Pull out every line of the data below that contains the string "grace", and copy each one in full.

------

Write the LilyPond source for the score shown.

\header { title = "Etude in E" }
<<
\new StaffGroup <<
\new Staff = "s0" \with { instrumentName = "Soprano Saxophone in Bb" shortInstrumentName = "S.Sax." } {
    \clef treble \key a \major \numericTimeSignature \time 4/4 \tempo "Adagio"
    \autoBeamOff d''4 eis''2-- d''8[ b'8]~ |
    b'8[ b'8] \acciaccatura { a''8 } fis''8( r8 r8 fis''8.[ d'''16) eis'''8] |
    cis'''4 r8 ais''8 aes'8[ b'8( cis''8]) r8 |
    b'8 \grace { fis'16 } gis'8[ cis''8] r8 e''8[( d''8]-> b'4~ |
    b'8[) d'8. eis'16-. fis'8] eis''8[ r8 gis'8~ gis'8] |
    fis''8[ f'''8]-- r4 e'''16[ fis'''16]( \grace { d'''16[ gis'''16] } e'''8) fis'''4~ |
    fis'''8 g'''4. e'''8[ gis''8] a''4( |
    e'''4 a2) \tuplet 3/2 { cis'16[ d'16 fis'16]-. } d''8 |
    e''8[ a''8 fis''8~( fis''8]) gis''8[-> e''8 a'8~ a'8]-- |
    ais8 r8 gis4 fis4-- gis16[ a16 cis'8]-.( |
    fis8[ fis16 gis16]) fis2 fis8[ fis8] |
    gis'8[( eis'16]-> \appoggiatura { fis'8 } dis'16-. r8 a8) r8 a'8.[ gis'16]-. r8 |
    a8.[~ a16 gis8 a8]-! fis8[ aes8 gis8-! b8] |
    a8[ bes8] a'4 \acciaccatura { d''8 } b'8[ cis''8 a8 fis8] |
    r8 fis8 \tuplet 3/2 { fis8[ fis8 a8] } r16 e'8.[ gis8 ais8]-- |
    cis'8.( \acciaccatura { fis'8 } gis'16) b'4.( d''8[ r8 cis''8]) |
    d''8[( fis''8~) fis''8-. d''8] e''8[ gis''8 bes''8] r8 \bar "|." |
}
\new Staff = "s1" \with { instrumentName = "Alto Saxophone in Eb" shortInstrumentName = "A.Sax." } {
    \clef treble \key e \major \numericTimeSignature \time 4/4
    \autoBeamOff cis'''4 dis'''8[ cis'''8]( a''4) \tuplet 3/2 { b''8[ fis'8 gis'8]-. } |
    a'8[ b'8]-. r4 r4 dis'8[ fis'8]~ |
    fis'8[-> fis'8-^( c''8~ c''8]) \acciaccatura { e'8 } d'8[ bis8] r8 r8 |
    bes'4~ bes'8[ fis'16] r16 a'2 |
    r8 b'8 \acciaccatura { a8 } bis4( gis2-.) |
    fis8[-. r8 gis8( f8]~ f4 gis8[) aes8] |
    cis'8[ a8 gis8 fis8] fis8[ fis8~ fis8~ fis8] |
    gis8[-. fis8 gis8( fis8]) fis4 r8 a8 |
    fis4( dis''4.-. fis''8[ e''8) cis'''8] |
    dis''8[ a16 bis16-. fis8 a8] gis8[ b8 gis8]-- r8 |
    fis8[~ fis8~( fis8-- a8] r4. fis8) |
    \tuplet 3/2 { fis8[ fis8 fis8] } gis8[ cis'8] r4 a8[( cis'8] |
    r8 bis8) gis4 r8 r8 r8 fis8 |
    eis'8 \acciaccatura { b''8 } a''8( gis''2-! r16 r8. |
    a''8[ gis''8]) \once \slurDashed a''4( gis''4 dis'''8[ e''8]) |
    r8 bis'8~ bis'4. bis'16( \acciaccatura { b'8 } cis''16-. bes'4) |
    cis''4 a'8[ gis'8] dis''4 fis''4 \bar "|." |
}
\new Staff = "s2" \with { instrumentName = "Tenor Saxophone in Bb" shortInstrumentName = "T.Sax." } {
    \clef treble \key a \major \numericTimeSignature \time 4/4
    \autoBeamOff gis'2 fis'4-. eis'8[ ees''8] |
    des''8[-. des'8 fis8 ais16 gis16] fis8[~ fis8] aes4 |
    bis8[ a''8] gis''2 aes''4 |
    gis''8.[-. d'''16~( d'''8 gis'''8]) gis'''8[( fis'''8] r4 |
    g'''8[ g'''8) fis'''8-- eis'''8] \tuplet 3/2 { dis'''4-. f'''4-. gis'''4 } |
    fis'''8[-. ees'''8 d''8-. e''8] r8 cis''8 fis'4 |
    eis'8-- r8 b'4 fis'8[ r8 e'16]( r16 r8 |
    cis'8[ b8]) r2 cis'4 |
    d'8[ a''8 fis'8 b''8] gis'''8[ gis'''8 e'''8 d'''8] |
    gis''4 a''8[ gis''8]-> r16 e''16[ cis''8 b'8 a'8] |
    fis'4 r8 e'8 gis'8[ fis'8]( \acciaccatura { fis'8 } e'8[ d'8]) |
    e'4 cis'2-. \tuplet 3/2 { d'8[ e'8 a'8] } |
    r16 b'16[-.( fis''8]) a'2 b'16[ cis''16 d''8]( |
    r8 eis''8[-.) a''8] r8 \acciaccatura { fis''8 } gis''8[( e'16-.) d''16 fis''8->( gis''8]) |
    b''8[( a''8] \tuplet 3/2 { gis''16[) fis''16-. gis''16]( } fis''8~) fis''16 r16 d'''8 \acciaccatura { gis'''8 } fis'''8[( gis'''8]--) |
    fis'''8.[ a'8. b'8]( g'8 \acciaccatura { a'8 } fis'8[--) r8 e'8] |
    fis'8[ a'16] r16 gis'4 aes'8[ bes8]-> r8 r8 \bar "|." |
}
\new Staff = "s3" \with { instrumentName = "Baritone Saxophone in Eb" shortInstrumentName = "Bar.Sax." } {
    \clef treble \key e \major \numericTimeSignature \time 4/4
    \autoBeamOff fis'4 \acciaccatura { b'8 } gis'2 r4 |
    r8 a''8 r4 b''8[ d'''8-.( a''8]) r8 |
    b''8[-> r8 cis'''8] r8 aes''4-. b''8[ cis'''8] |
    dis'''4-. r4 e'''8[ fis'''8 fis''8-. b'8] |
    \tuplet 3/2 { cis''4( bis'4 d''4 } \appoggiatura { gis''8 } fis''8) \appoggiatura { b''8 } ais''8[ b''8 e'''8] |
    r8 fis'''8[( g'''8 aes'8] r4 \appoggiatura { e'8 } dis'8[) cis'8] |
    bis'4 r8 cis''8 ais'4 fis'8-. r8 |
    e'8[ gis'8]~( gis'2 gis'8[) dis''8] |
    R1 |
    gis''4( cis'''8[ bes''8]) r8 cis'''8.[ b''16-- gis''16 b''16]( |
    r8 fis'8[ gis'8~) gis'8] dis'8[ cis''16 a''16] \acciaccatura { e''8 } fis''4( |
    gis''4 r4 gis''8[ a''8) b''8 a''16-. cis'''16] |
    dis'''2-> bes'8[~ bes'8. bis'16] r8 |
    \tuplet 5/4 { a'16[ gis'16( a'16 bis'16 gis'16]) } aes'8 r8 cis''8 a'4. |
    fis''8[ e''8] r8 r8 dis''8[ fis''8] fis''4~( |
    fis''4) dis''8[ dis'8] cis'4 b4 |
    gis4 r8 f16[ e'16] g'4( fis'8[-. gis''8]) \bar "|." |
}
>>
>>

------

EXERCISE RESPONSE →
    b'8 \grace { fis'16 } gis'8[ cis''8] r8 e''8[( d''8]-> b'4~ |
    fis''8[ f'''8]-- r4 e'''16[ fis'''16]( \grace { d'''16[ gis'''16] } e'''8) fis'''4~ |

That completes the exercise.